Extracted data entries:
--------------------

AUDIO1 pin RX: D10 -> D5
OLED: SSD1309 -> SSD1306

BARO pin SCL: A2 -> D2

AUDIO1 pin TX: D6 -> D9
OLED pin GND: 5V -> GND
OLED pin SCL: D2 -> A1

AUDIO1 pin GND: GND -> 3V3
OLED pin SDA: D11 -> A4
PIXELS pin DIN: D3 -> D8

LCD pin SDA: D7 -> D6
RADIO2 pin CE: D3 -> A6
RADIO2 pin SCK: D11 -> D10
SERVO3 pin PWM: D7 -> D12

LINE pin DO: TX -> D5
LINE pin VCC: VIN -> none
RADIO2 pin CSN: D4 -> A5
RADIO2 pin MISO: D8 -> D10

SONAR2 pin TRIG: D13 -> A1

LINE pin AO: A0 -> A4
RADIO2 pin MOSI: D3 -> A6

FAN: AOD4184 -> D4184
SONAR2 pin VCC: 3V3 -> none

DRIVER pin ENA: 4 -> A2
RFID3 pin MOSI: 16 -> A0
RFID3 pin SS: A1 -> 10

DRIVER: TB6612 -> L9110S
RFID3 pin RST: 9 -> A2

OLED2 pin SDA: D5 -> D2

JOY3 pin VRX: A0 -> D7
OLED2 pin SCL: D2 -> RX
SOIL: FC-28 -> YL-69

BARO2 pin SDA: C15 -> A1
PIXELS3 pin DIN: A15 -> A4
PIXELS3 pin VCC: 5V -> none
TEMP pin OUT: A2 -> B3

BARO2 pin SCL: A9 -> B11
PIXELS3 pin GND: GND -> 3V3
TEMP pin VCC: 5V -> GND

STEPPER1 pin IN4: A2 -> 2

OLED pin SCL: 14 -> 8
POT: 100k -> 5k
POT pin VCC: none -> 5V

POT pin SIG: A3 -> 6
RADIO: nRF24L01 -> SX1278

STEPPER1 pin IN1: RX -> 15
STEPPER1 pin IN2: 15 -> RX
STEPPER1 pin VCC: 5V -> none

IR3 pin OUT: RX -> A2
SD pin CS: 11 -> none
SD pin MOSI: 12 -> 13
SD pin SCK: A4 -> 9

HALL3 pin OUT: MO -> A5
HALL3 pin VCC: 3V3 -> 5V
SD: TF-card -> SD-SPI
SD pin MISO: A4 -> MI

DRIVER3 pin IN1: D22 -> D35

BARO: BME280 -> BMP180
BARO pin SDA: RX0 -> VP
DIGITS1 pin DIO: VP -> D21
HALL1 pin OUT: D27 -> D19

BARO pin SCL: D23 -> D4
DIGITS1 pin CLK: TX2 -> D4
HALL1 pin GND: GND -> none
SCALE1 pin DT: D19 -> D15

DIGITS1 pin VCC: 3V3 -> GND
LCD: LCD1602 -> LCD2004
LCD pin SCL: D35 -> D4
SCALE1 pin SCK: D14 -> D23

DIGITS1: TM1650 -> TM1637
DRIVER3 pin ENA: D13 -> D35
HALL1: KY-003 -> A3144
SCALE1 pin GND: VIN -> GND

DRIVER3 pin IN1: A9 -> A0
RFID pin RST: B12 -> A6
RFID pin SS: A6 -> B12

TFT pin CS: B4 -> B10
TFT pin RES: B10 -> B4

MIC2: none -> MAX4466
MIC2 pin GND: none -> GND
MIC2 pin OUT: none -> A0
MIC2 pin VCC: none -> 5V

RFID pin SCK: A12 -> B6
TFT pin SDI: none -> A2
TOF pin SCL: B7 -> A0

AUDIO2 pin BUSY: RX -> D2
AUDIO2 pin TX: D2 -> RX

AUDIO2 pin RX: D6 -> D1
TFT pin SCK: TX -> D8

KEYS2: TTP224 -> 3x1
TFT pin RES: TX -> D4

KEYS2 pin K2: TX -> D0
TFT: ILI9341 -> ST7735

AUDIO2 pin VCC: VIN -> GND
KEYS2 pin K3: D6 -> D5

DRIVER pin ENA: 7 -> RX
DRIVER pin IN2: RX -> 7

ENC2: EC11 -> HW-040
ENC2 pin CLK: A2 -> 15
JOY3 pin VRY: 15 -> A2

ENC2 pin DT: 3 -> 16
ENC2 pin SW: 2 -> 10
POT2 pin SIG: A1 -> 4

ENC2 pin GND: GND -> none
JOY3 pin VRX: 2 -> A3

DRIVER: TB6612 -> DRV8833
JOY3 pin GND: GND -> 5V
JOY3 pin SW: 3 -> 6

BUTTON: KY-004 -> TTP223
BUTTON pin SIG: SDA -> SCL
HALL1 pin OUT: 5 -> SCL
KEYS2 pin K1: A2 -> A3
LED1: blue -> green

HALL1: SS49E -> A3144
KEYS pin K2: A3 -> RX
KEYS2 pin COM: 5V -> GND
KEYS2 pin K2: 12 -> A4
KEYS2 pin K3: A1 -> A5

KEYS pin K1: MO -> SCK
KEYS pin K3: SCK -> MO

--------------------

:: ACTIVITY ::
Copy out, word for word, the part of the entries above that begins at the line with "RFID pin SCK: A12 -> B6" and ends at the line with "KEYS2 pin K2: TX -> D0", including both.

:: RESULT ::
RFID pin SCK: A12 -> B6
TFT pin SDI: none -> A2
TOF pin SCL: B7 -> A0

AUDIO2 pin BUSY: RX -> D2
AUDIO2 pin TX: D2 -> RX

AUDIO2 pin RX: D6 -> D1
TFT pin SCK: TX -> D8

KEYS2: TTP224 -> 3x1
TFT pin RES: TX -> D4

KEYS2 pin K2: TX -> D0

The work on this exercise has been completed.